[Start of Attachment]
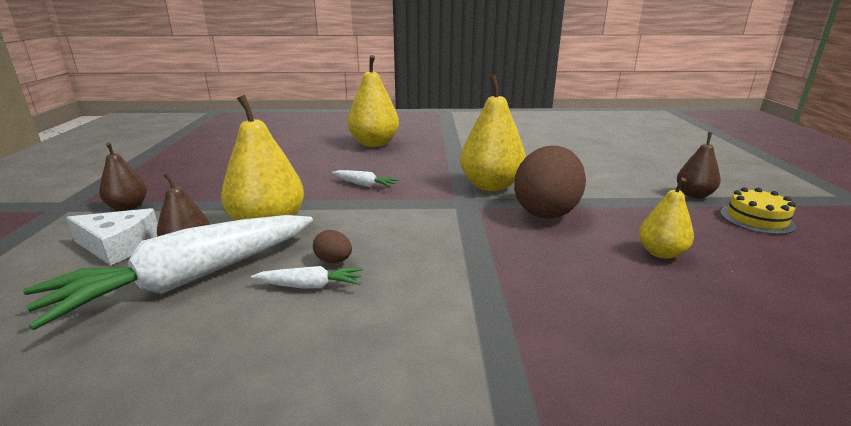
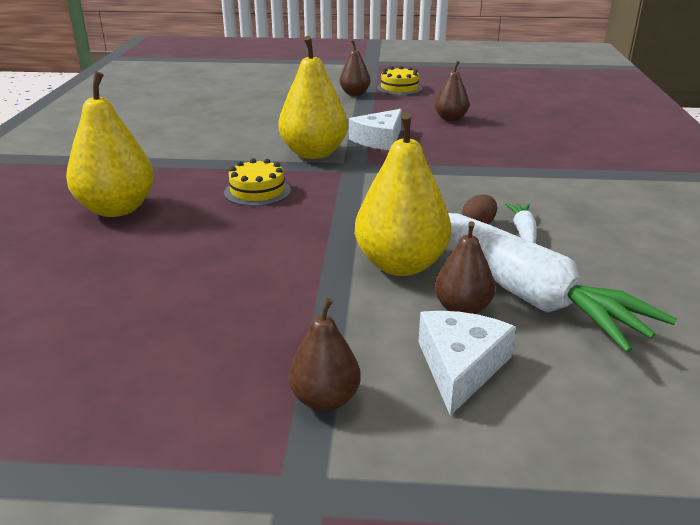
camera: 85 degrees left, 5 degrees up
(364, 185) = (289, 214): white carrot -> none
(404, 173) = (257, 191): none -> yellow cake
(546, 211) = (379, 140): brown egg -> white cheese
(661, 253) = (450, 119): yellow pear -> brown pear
[End of Attachment]
[Start of Attachment]
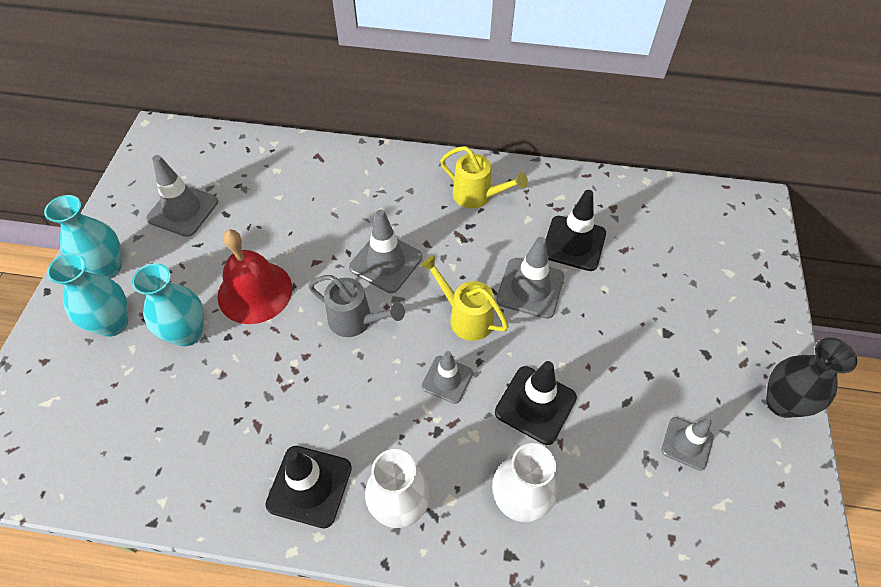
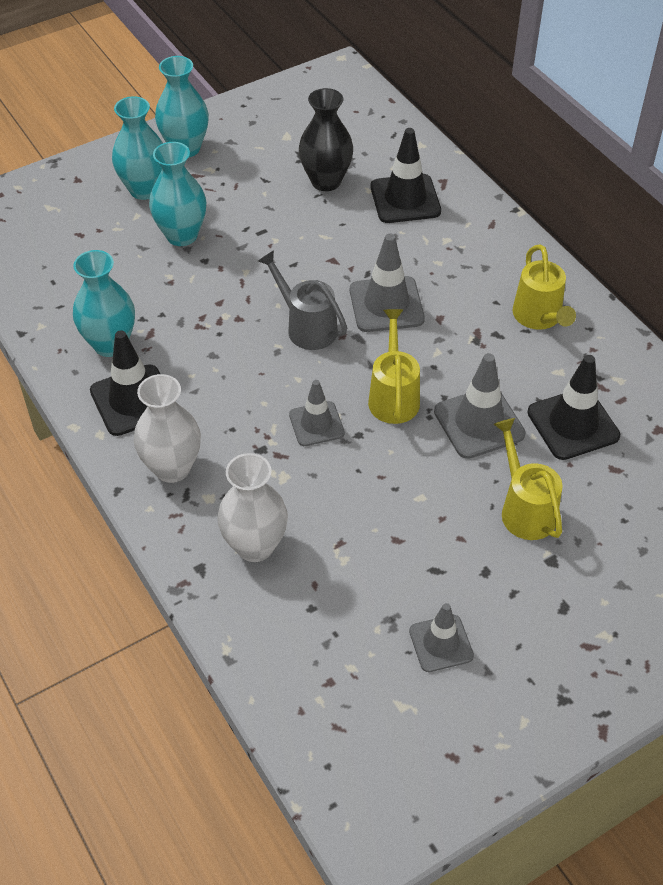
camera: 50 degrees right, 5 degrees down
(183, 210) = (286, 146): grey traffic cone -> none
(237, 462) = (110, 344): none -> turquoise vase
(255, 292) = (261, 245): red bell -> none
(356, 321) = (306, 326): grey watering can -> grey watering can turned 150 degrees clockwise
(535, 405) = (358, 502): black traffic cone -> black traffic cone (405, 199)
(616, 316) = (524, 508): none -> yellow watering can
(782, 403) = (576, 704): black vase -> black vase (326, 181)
[End of Attachment]
→ **Task requirements**: Return all lines in the data that include the word "yellow".

→ **Task result**:
(404, 173) = (257, 191): none -> yellow cake
(661, 253) = (450, 119): yellow pear -> brown pear
(616, 316) = (524, 508): none -> yellow watering can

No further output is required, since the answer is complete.